Dataset entries:

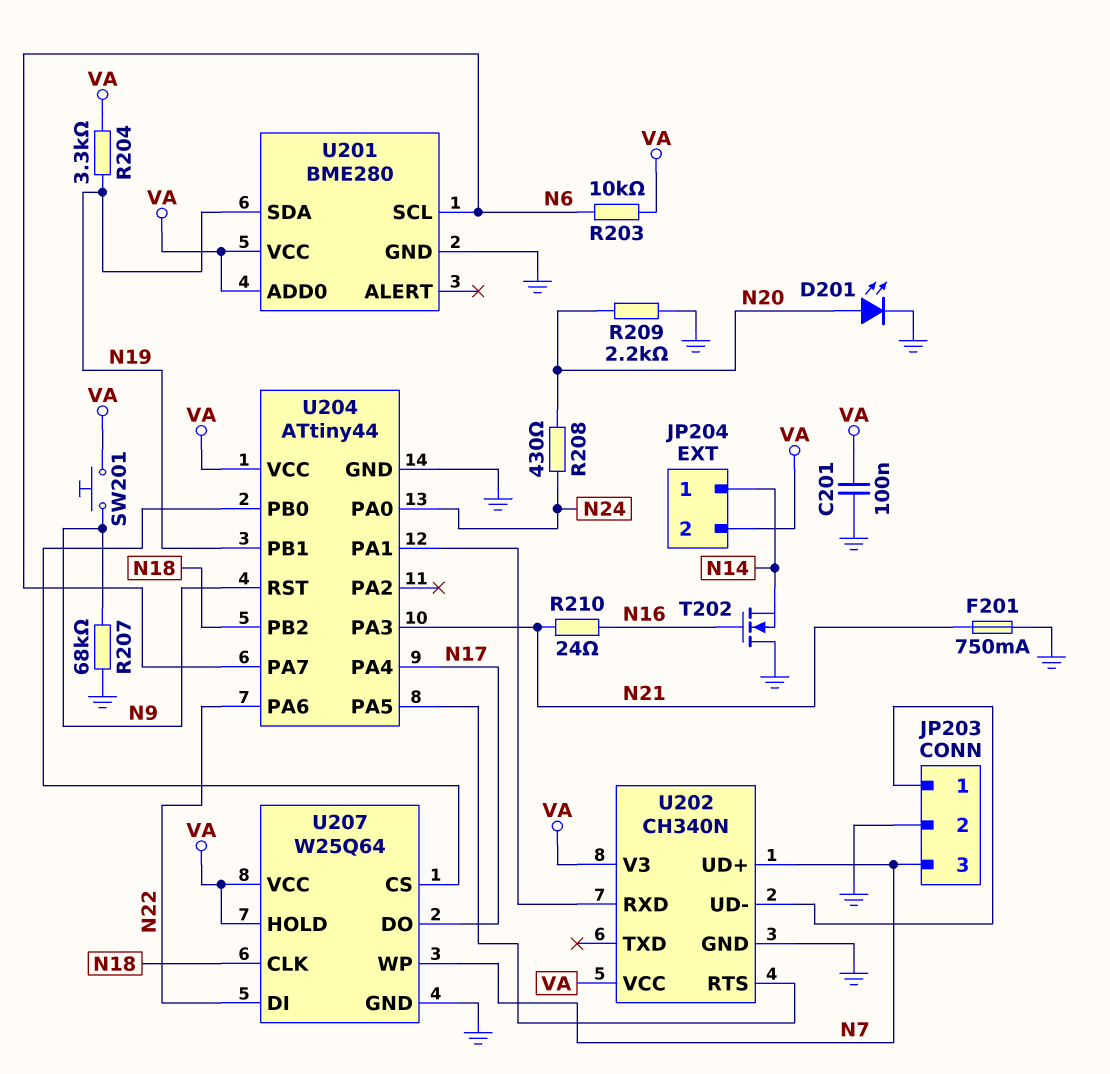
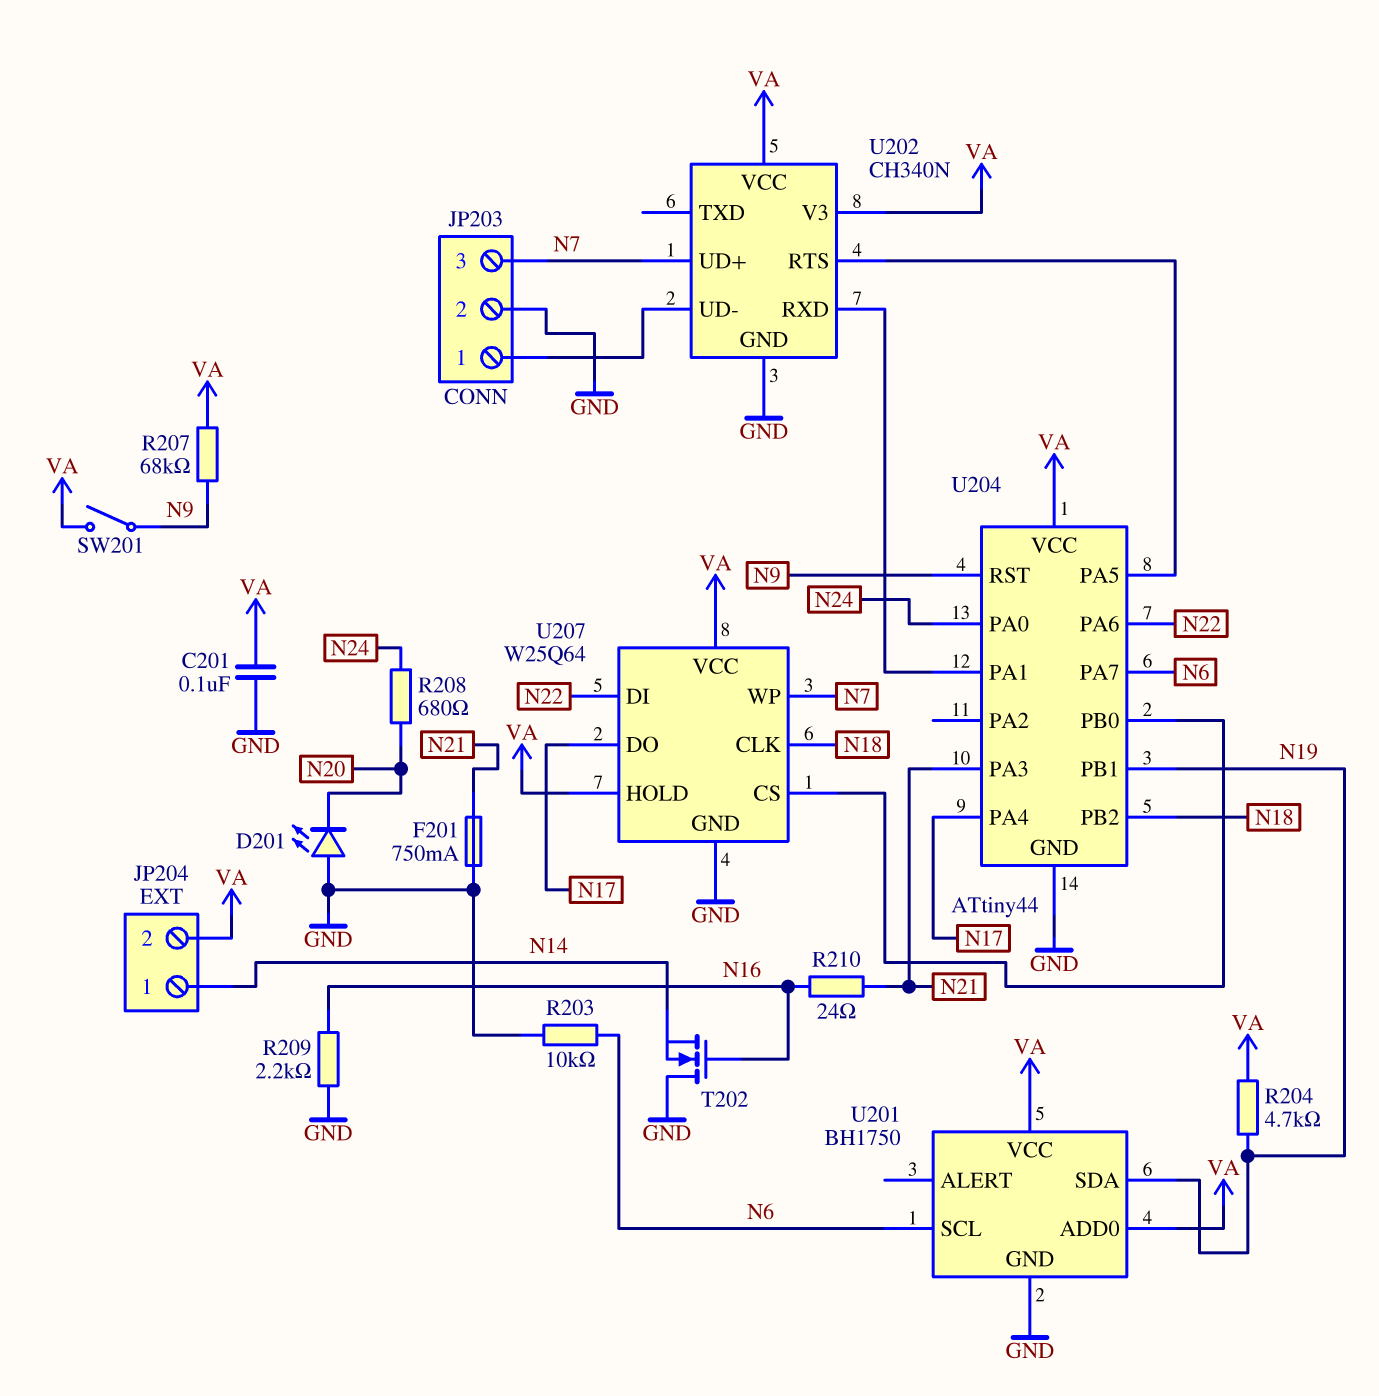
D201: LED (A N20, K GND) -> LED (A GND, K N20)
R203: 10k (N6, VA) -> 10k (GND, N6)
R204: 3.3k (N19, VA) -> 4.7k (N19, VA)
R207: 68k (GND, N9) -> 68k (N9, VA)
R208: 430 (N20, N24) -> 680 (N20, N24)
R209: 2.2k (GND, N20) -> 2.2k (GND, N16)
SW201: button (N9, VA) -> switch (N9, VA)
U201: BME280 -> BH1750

==

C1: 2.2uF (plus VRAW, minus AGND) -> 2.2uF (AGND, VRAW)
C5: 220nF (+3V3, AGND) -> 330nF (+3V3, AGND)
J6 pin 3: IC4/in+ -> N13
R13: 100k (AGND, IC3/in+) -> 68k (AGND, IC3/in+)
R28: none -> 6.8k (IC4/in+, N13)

Task prompt: Write down exactly the span of lines above from the one containing "C1: 2.2uF (plus" to the one containing "R28: none -> 6.8k (IC4/in+, N13)", both ends included.

Exercise solution:
C1: 2.2uF (plus VRAW, minus AGND) -> 2.2uF (AGND, VRAW)
C5: 220nF (+3V3, AGND) -> 330nF (+3V3, AGND)
J6 pin 3: IC4/in+ -> N13
R13: 100k (AGND, IC3/in+) -> 68k (AGND, IC3/in+)
R28: none -> 6.8k (IC4/in+, N13)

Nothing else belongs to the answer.